_INSTRUCTIONS FOR THE TASK_: Your task is to repeat exactly the lines below between the line holding "U5 pin OUT: SIG5 -> AGND" and the line holding "D2: LED red", inclusive, and only those.

_Edit difference data_:
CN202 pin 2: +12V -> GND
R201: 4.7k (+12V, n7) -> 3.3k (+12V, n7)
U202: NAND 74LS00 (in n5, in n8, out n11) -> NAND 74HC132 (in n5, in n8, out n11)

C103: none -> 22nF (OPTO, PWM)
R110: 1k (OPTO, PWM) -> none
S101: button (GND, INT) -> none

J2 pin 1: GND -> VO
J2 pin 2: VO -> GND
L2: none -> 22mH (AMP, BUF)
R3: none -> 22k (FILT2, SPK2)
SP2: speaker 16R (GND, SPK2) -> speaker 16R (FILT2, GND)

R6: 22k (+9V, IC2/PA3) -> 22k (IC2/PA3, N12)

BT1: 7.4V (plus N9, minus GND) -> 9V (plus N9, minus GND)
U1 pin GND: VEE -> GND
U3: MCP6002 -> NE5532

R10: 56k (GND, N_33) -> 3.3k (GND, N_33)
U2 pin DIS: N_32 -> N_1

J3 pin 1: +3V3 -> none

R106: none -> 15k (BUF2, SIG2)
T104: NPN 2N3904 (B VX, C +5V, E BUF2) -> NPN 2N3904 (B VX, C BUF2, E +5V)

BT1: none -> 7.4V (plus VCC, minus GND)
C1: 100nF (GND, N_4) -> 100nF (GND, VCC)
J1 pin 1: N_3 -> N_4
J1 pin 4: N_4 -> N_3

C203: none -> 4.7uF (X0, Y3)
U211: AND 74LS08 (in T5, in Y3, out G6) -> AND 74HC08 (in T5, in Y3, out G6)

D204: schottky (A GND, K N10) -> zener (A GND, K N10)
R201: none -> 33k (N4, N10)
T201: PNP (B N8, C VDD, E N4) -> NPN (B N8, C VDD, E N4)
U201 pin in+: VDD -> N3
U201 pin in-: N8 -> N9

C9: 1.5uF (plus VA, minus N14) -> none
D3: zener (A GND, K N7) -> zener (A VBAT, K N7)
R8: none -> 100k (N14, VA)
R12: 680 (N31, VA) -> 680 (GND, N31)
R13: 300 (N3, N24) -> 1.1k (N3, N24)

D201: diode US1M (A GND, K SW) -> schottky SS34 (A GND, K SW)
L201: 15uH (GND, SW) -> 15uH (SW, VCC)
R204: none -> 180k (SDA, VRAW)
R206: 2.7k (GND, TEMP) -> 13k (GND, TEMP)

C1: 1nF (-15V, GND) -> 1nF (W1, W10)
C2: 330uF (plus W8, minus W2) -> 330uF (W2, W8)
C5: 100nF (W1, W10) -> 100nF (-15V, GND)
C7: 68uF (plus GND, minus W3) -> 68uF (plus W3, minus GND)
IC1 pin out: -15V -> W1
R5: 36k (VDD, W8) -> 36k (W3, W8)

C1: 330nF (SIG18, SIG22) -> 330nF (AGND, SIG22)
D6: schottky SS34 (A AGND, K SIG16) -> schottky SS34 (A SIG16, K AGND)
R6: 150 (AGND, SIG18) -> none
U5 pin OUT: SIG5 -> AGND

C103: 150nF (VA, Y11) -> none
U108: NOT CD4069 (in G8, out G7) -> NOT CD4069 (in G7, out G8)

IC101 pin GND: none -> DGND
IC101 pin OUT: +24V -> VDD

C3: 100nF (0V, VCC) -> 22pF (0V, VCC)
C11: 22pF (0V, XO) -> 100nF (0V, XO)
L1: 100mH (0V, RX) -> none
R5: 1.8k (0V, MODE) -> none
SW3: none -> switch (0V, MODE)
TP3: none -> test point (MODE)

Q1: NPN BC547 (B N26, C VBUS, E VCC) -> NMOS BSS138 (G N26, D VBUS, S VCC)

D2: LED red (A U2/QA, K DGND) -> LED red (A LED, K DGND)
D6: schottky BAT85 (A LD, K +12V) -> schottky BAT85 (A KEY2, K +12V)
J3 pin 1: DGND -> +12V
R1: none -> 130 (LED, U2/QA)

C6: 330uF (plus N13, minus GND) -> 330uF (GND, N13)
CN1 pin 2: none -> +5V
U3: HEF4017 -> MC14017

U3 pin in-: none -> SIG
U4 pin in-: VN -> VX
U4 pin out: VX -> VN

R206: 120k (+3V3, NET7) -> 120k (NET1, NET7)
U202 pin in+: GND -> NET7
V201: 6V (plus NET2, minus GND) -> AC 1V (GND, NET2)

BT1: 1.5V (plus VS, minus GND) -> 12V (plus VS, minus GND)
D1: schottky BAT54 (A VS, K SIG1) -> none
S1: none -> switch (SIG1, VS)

_SOLUTION_:
U5 pin OUT: SIG5 -> AGND

C103: 150nF (VA, Y11) -> none
U108: NOT CD4069 (in G8, out G7) -> NOT CD4069 (in G7, out G8)

IC101 pin GND: none -> DGND
IC101 pin OUT: +24V -> VDD

C3: 100nF (0V, VCC) -> 22pF (0V, VCC)
C11: 22pF (0V, XO) -> 100nF (0V, XO)
L1: 100mH (0V, RX) -> none
R5: 1.8k (0V, MODE) -> none
SW3: none -> switch (0V, MODE)
TP3: none -> test point (MODE)

Q1: NPN BC547 (B N26, C VBUS, E VCC) -> NMOS BSS138 (G N26, D VBUS, S VCC)

D2: LED red (A U2/QA, K DGND) -> LED red (A LED, K DGND)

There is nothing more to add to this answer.